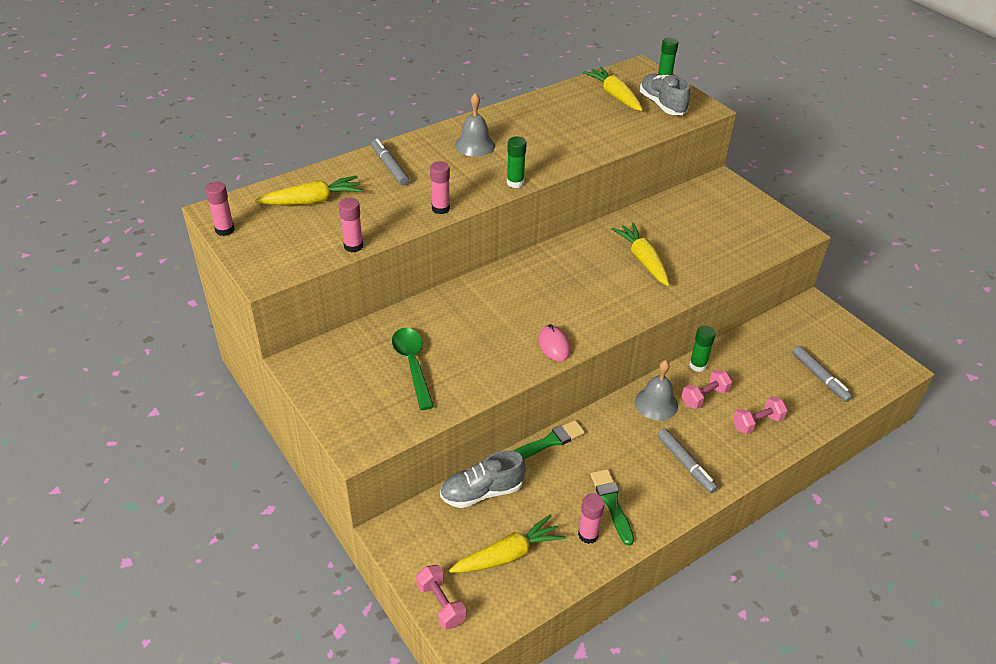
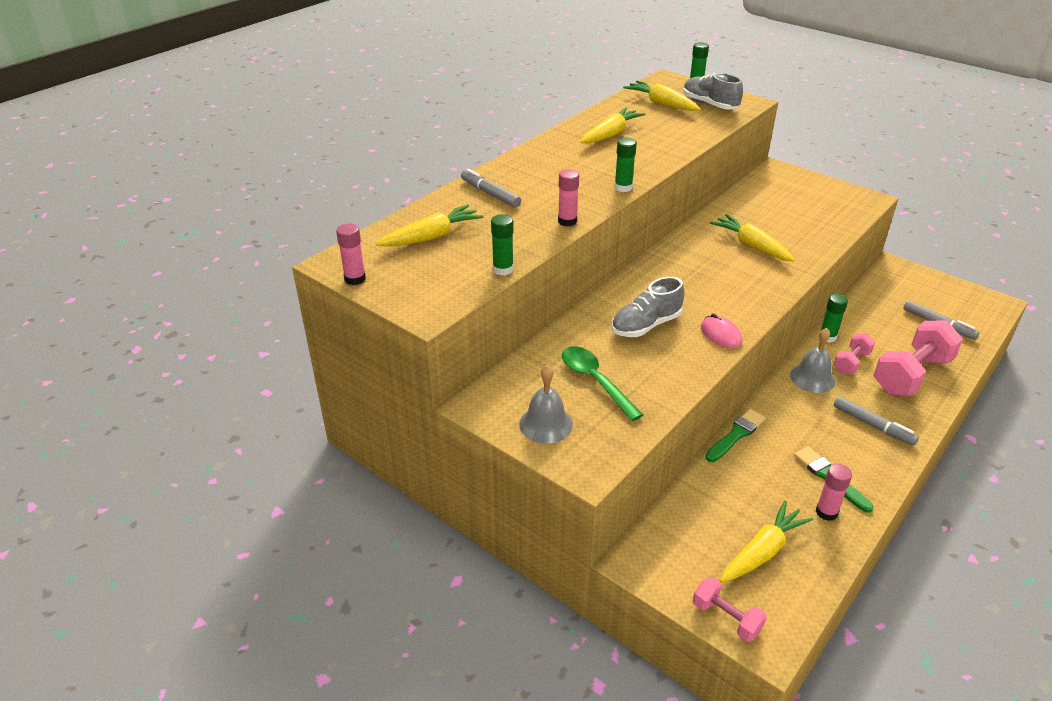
camera: 15 degrees left, 5 degrees down
(353, 246) = (503, 269): pink glue stick -> green glue stick
(475, 145) = (561, 162): grey bell -> grey bell (546, 424)
(482, 492) = (700, 497): grey shoe -> grey shoe (646, 325)
(542, 122) = (611, 134): none -> yellow carrot
(757, 423) = (911, 375): pink dumbbell -> pink dumbbell, size x1.88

REQUIRED ACTION:
Whenever a line in the entries above includes the word "grey", pull that line out.

ANSWER SECTION:
(475, 145) = (561, 162): grey bell -> grey bell (546, 424)
(482, 492) = (700, 497): grey shoe -> grey shoe (646, 325)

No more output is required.